Start of Data for review

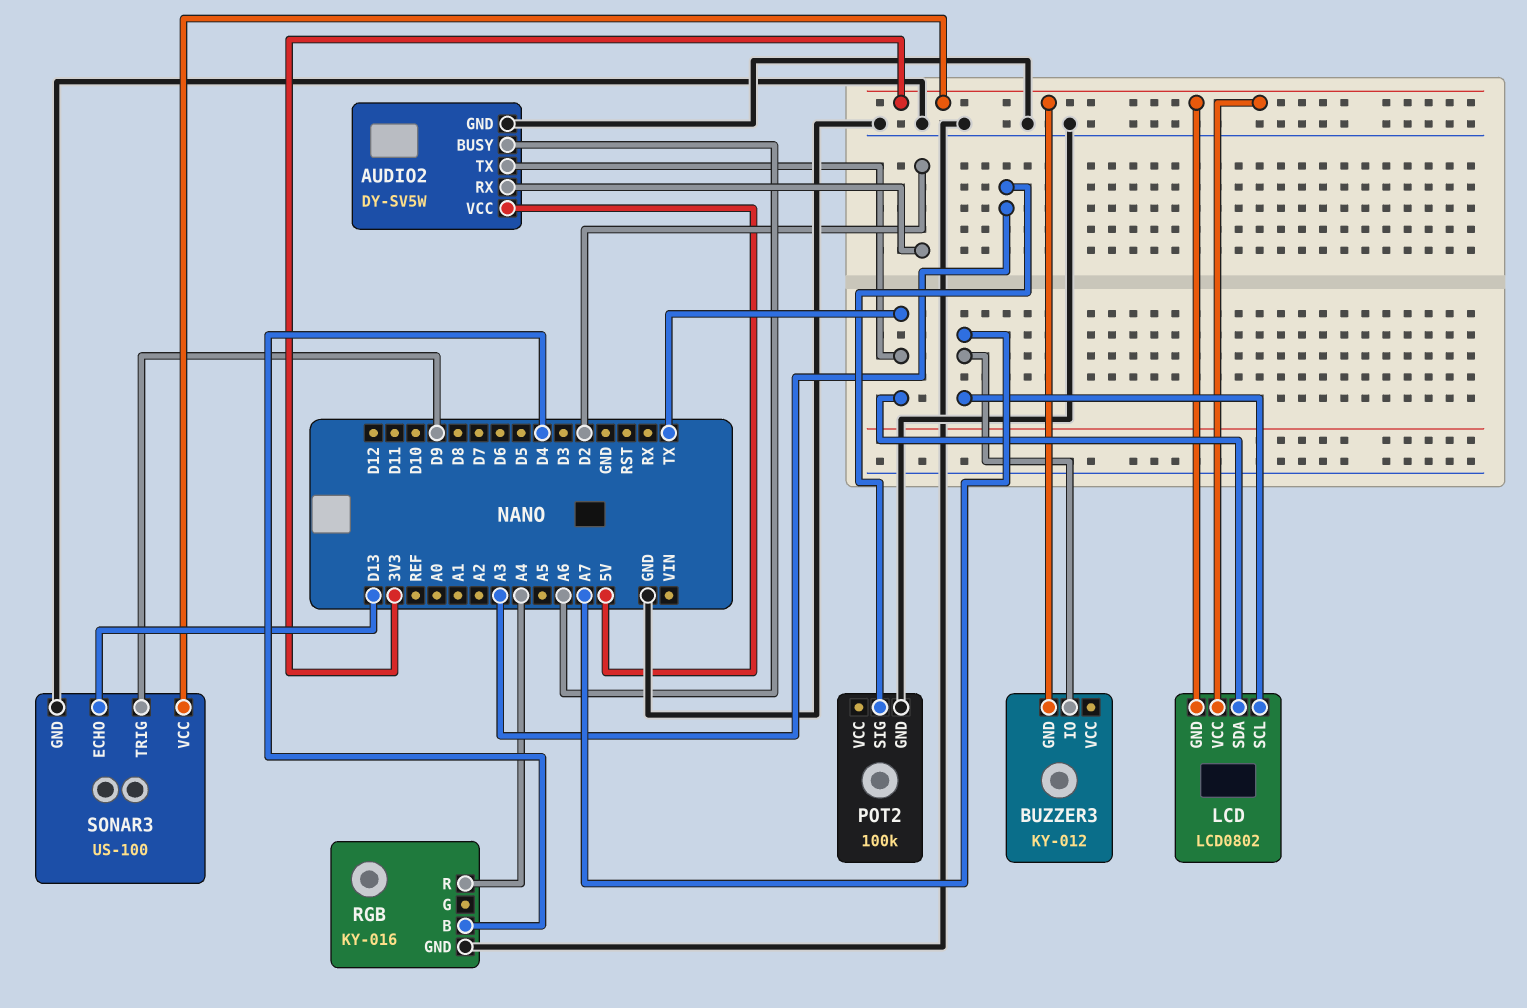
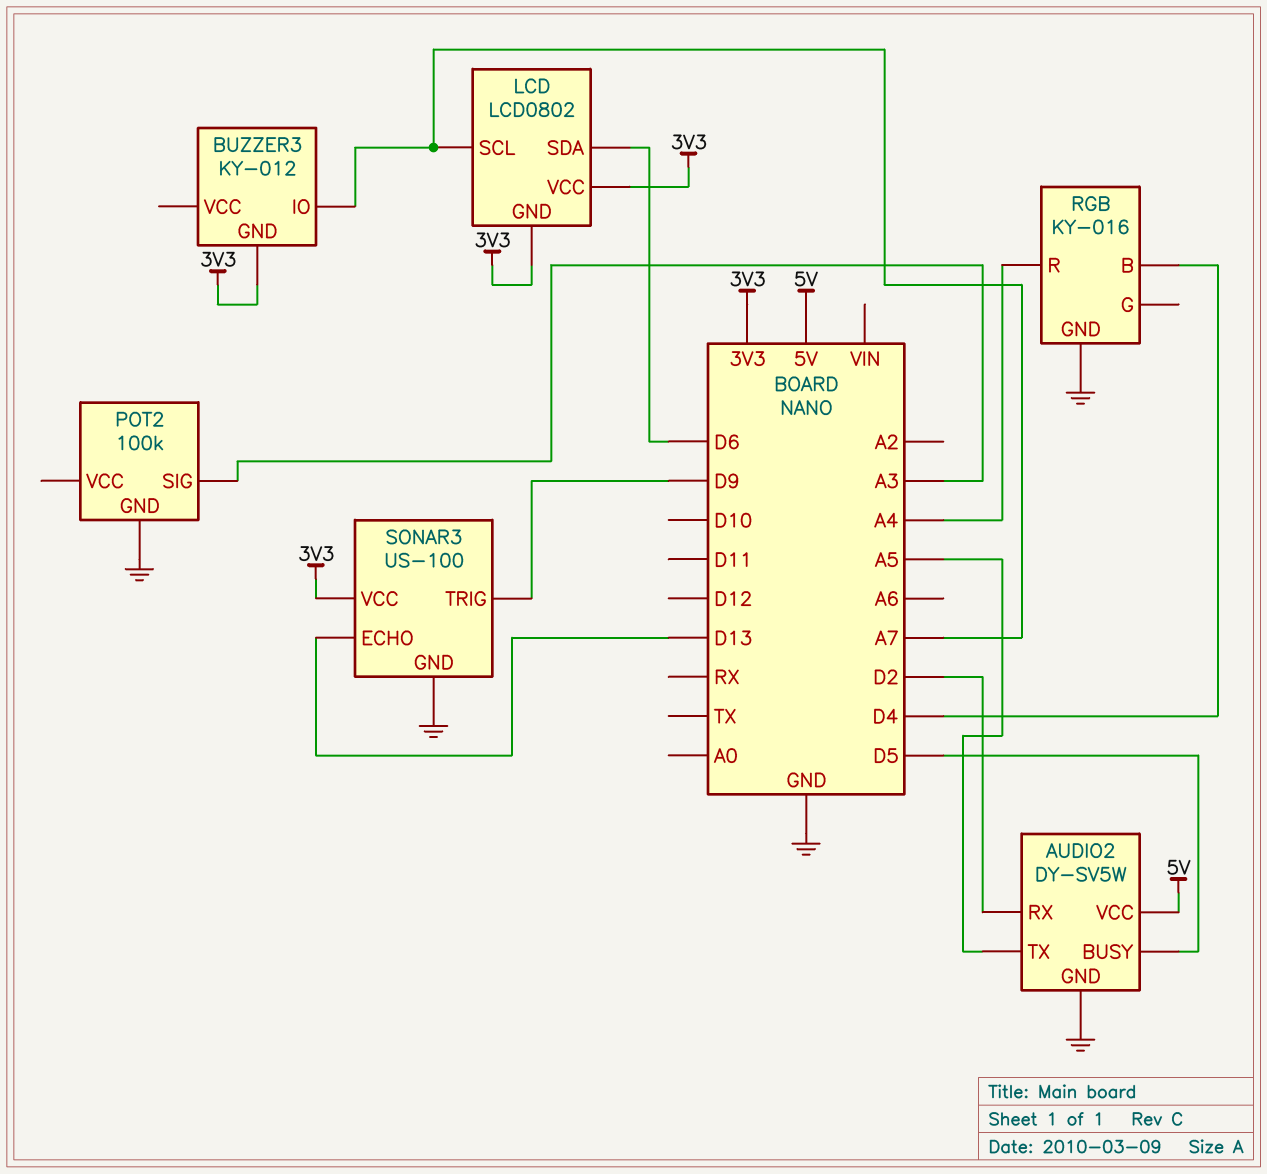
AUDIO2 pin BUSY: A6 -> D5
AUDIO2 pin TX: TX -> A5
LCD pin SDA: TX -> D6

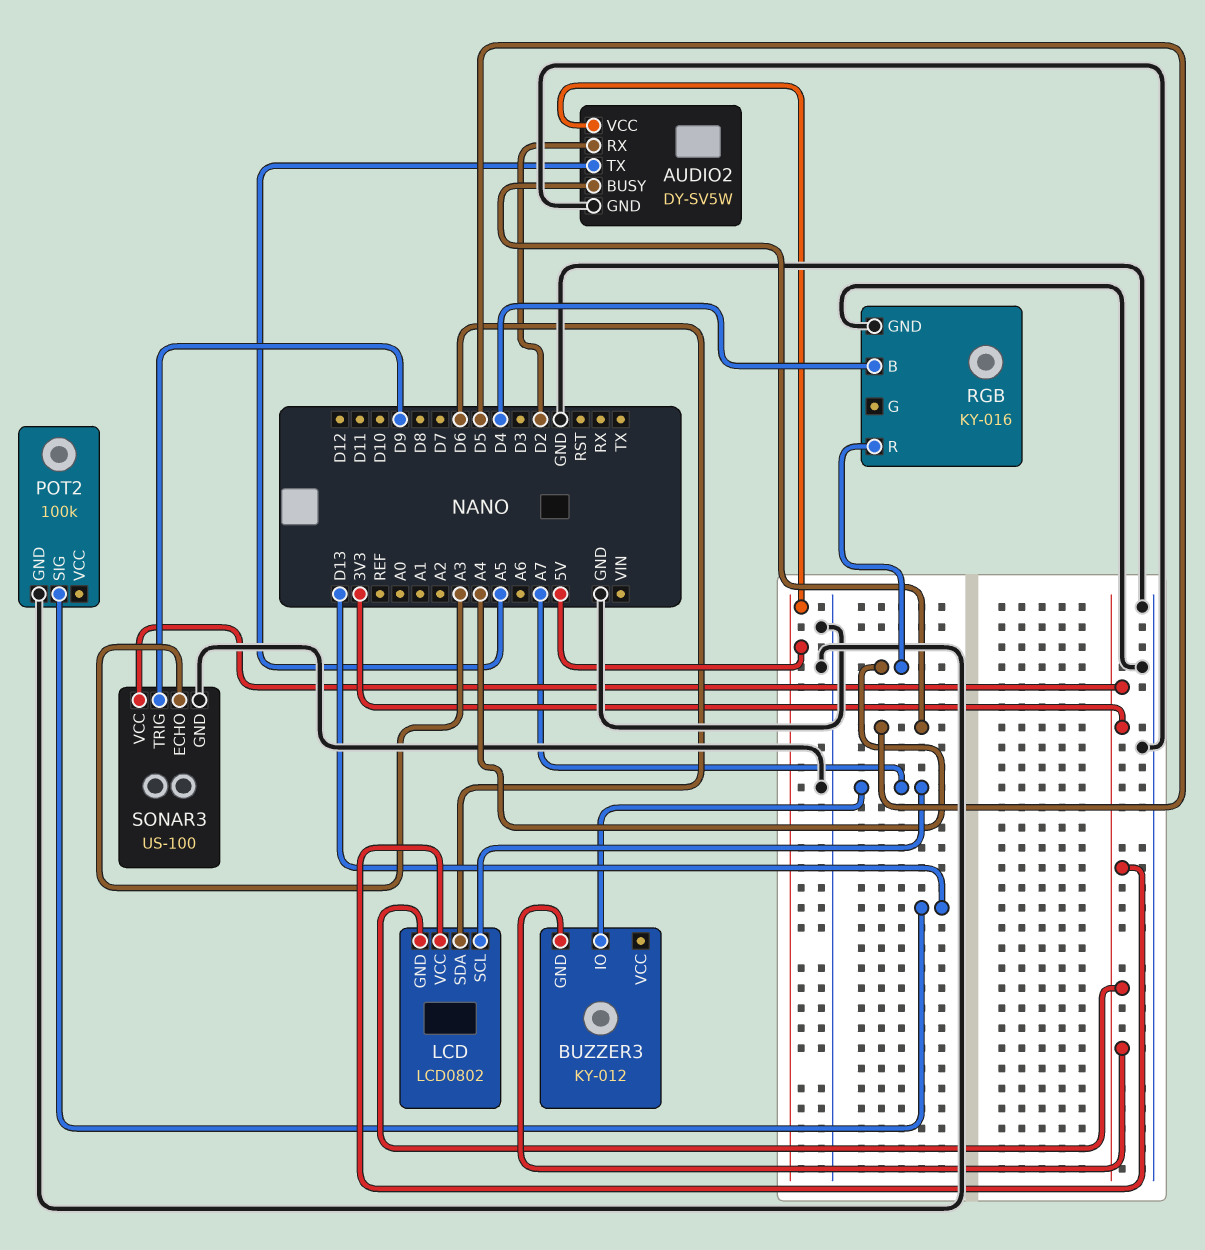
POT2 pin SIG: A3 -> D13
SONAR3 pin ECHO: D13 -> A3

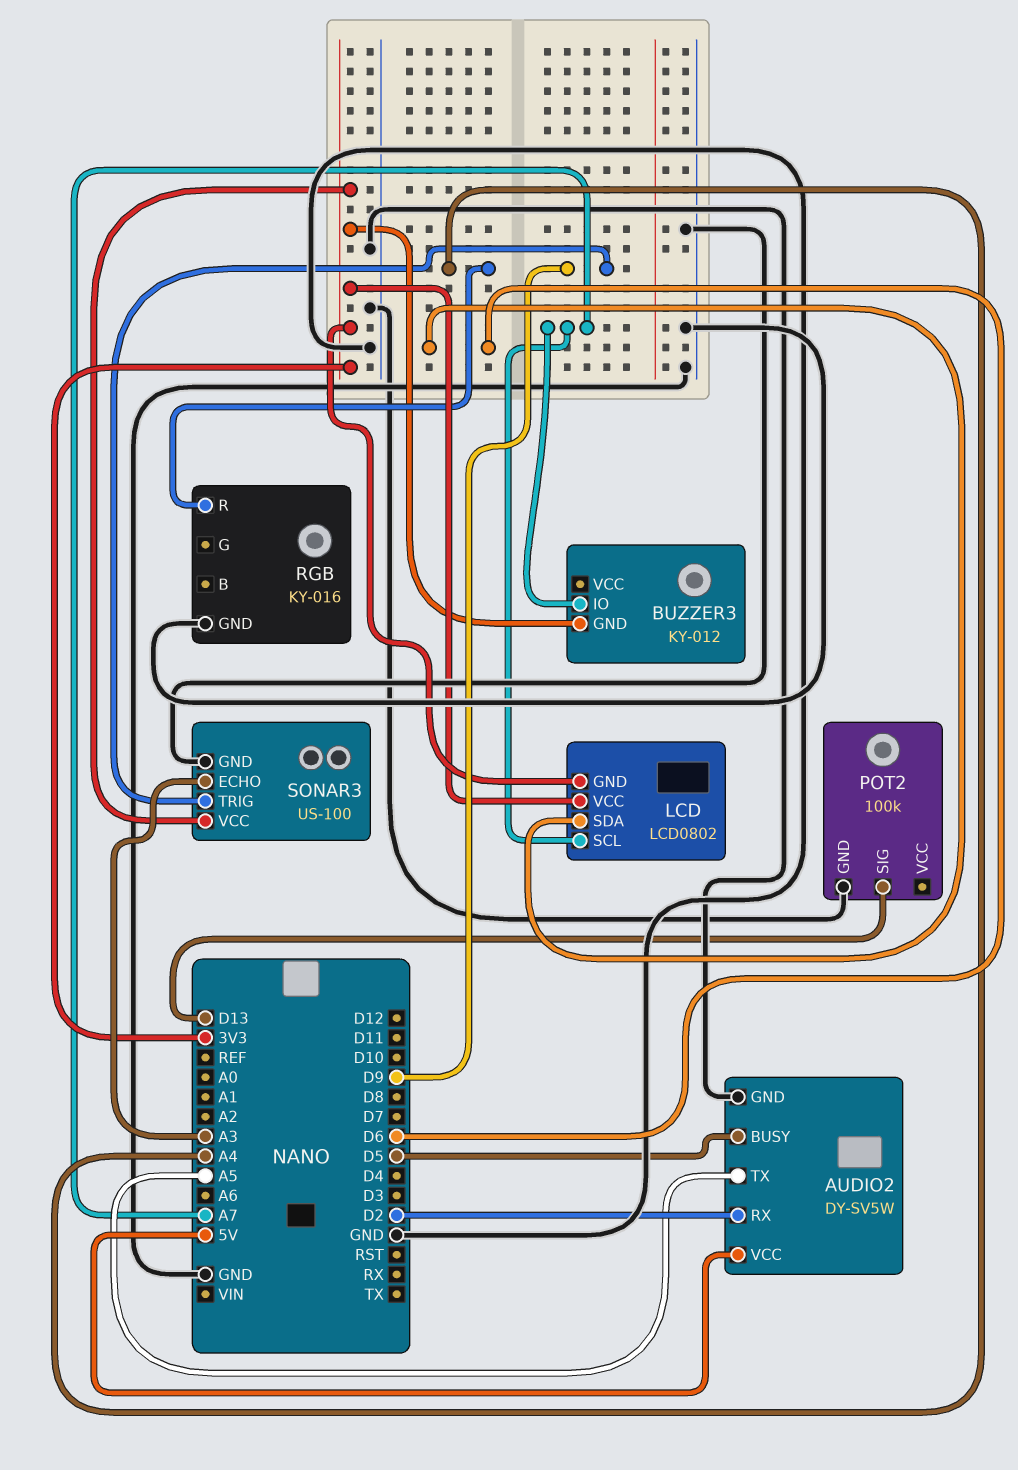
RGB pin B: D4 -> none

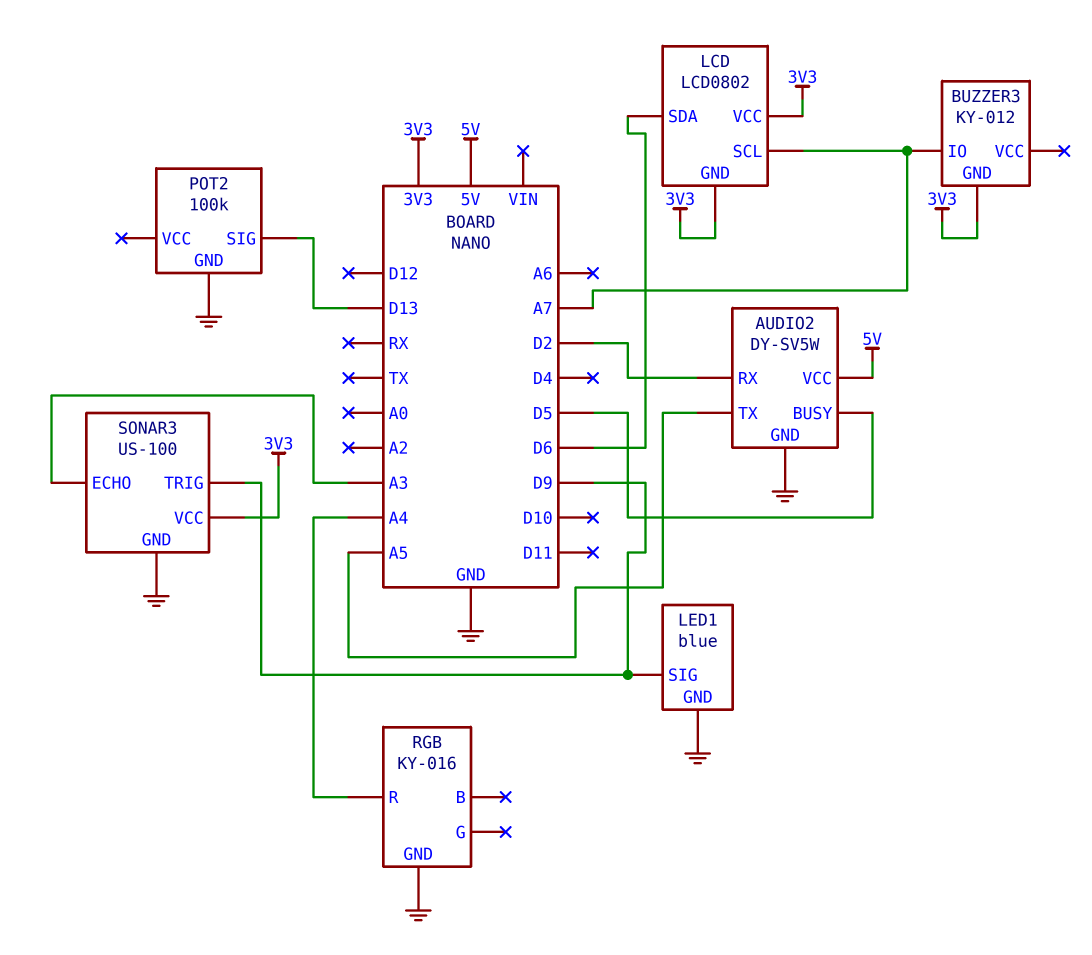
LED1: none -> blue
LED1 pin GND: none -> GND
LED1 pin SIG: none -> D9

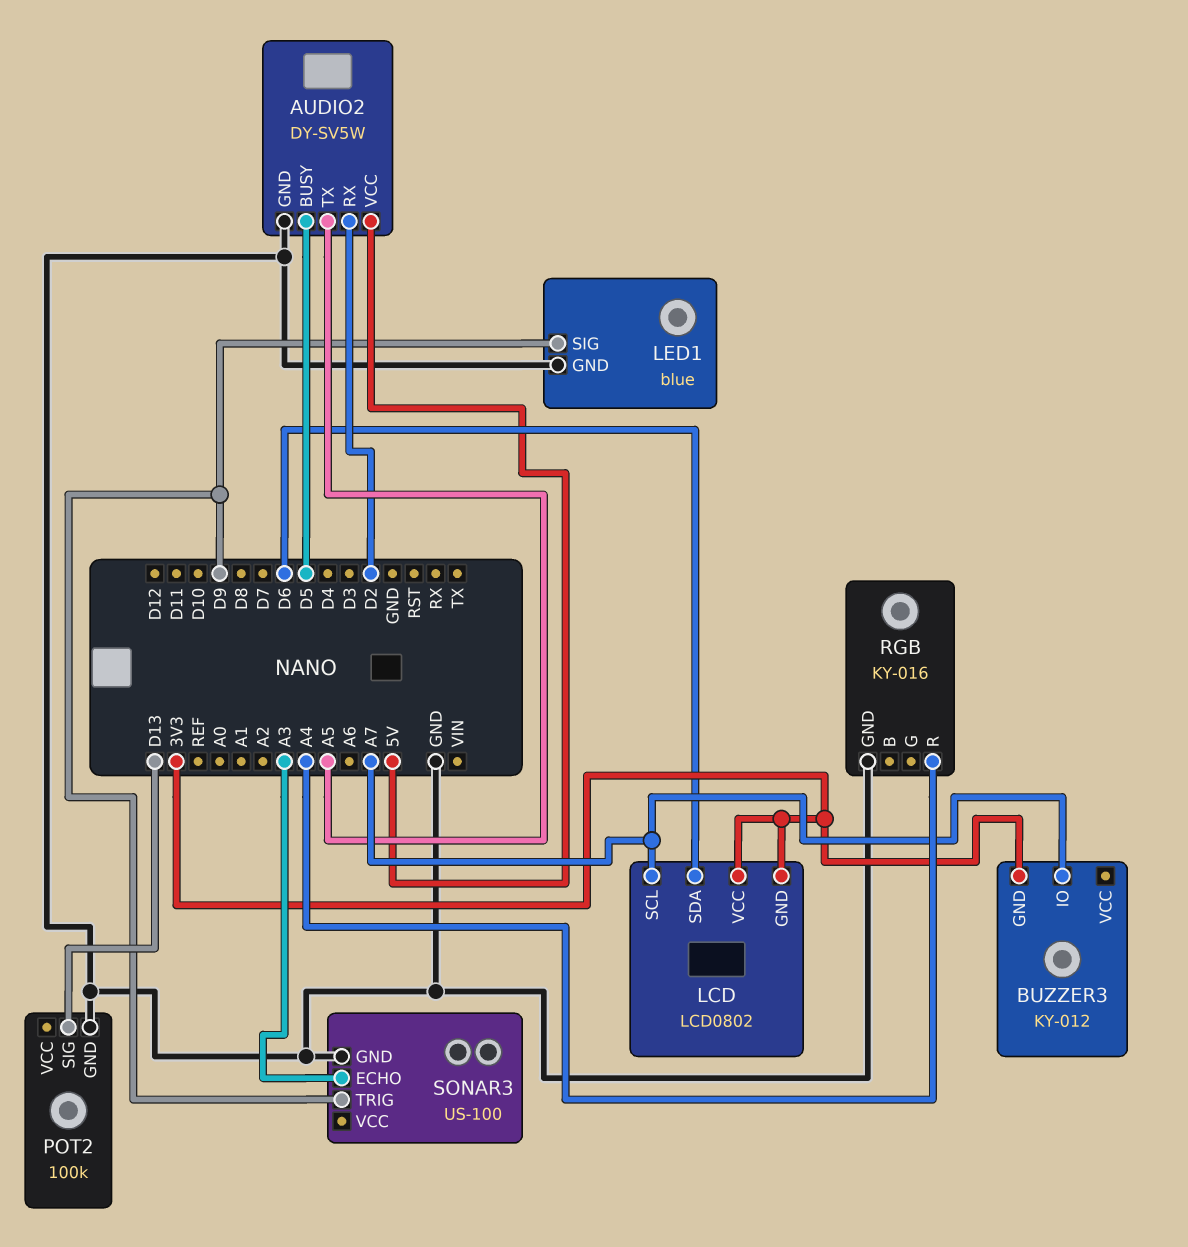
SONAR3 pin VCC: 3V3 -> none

End of Data for review

### [What this task involves]
Down to the last line, set down the data above exactly, and omit all images.

### [Answer box]
AUDIO2 pin BUSY: A6 -> D5
AUDIO2 pin TX: TX -> A5
LCD pin SDA: TX -> D6

POT2 pin SIG: A3 -> D13
SONAR3 pin ECHO: D13 -> A3

RGB pin B: D4 -> none

LED1: none -> blue
LED1 pin GND: none -> GND
LED1 pin SIG: none -> D9

SONAR3 pin VCC: 3V3 -> none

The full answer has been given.